> **THE PROBLEM**
Skip the images and print the listing exactly.

> **EXTRACTED ENTRIES**
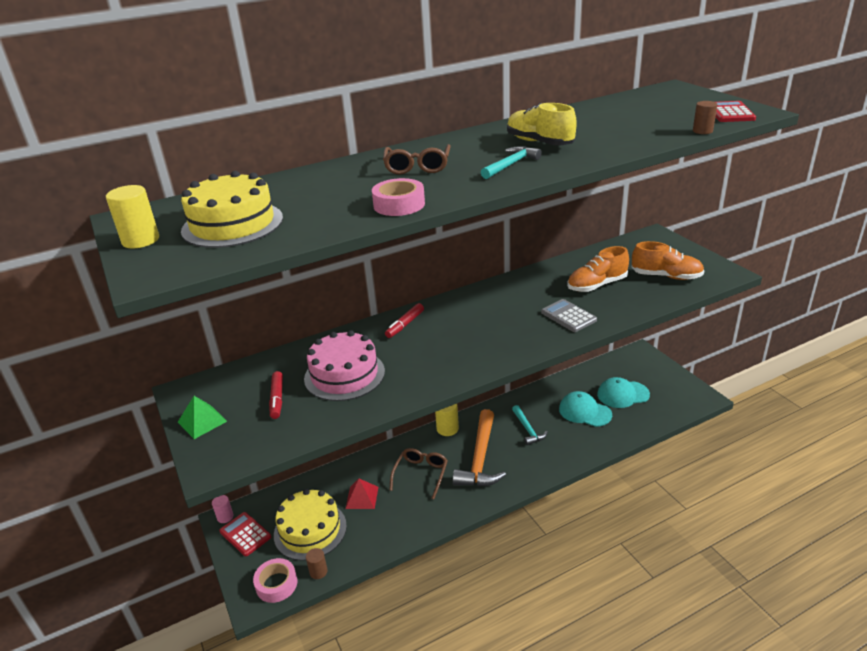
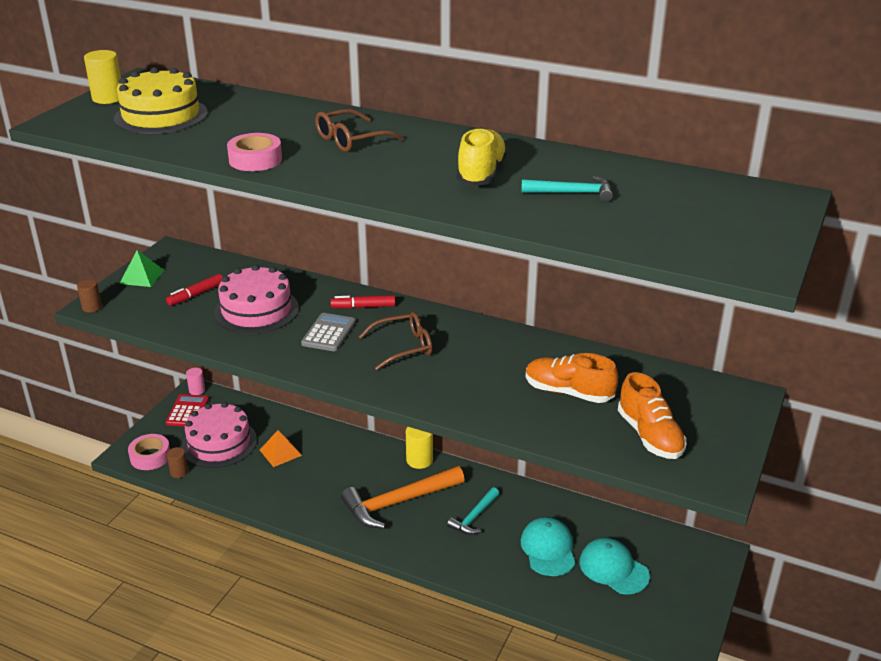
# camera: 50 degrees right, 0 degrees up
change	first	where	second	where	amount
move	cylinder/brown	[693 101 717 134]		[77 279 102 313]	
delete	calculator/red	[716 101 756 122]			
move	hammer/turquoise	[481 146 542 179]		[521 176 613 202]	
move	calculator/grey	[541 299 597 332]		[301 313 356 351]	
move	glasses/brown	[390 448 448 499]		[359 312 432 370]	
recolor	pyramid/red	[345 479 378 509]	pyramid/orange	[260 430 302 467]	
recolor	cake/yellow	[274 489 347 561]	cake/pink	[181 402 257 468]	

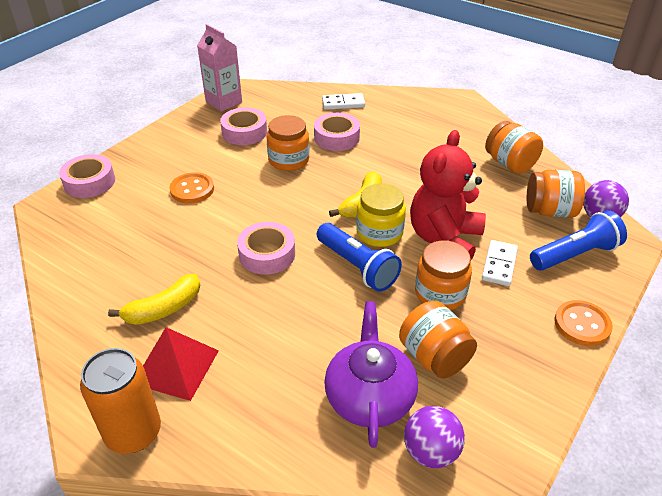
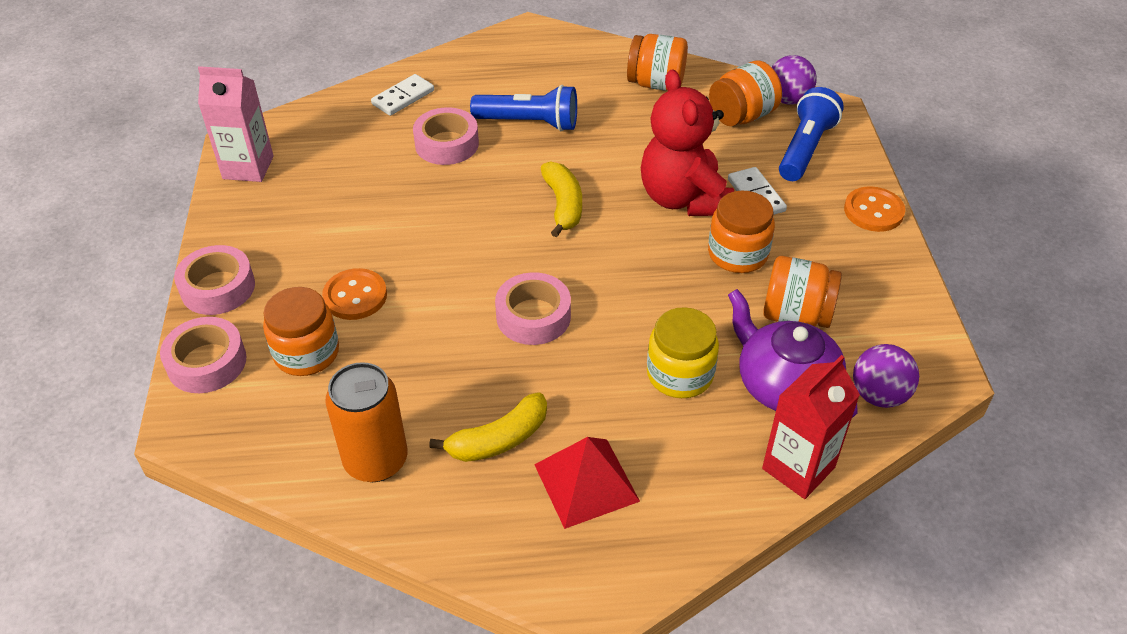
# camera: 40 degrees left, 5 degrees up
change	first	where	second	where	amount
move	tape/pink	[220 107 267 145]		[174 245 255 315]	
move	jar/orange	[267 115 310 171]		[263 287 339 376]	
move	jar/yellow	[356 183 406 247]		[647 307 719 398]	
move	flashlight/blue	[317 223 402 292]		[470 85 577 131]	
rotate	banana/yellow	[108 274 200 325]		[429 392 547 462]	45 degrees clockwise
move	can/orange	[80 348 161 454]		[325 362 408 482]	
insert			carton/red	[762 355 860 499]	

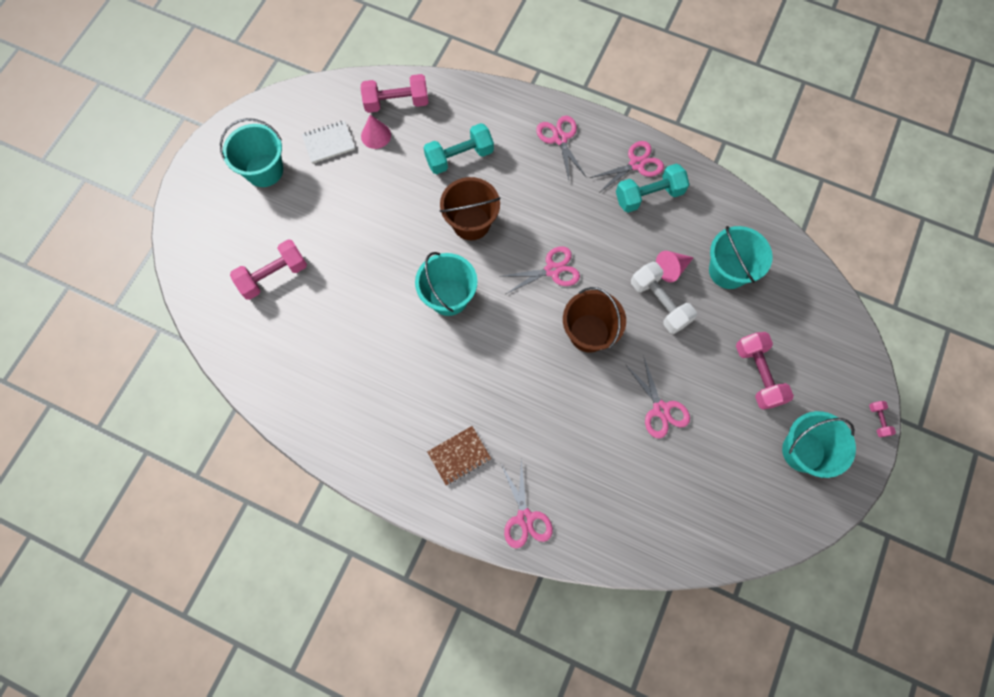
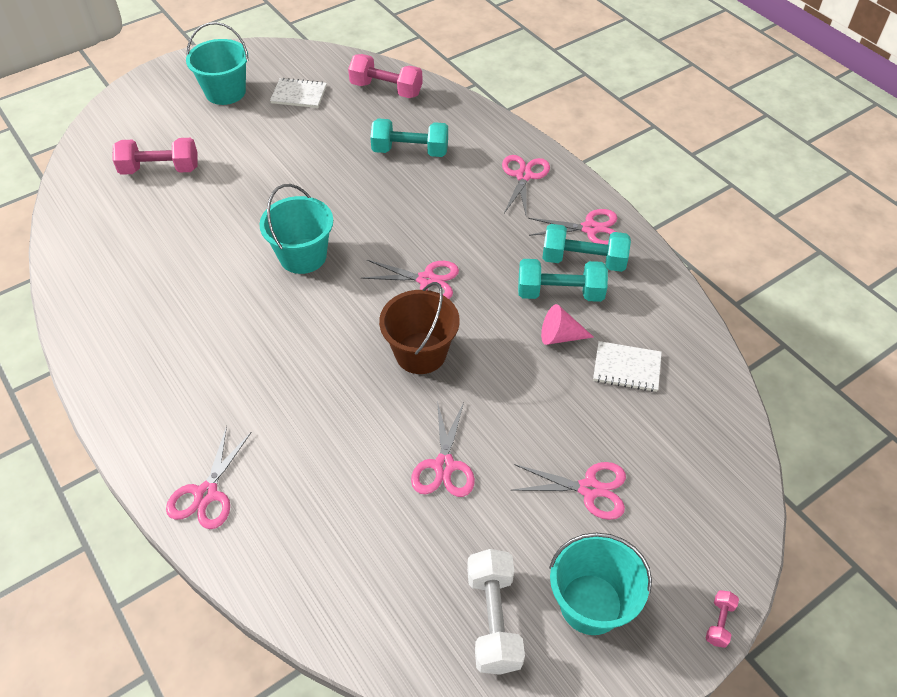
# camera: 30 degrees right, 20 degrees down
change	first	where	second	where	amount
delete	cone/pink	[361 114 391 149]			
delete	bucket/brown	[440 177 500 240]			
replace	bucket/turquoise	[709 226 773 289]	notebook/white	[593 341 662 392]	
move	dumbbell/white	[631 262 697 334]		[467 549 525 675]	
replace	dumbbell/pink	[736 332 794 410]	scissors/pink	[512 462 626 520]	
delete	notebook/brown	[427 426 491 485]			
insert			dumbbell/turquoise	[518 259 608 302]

> **SOLUTION TO THE EXERCISE**
# camera: 50 degrees right, 0 degrees up
change	first	where	second	where	amount
move	cylinder/brown	[693 101 717 134]		[77 279 102 313]	
delete	calculator/red	[716 101 756 122]			
move	hammer/turquoise	[481 146 542 179]		[521 176 613 202]	
move	calculator/grey	[541 299 597 332]		[301 313 356 351]	
move	glasses/brown	[390 448 448 499]		[359 312 432 370]	
recolor	pyramid/red	[345 479 378 509]	pyramid/orange	[260 430 302 467]	
recolor	cake/yellow	[274 489 347 561]	cake/pink	[181 402 257 468]	

# camera: 40 degrees left, 5 degrees up
change	first	where	second	where	amount
move	tape/pink	[220 107 267 145]		[174 245 255 315]	
move	jar/orange	[267 115 310 171]		[263 287 339 376]	
move	jar/yellow	[356 183 406 247]		[647 307 719 398]	
move	flashlight/blue	[317 223 402 292]		[470 85 577 131]	
rotate	banana/yellow	[108 274 200 325]		[429 392 547 462]	45 degrees clockwise
move	can/orange	[80 348 161 454]		[325 362 408 482]	
insert			carton/red	[762 355 860 499]	

# camera: 30 degrees right, 20 degrees down
change	first	where	second	where	amount
delete	cone/pink	[361 114 391 149]			
delete	bucket/brown	[440 177 500 240]			
replace	bucket/turquoise	[709 226 773 289]	notebook/white	[593 341 662 392]	
move	dumbbell/white	[631 262 697 334]		[467 549 525 675]	
replace	dumbbell/pink	[736 332 794 410]	scissors/pink	[512 462 626 520]	
delete	notebook/brown	[427 426 491 485]			
insert			dumbbell/turquoise	[518 259 608 302]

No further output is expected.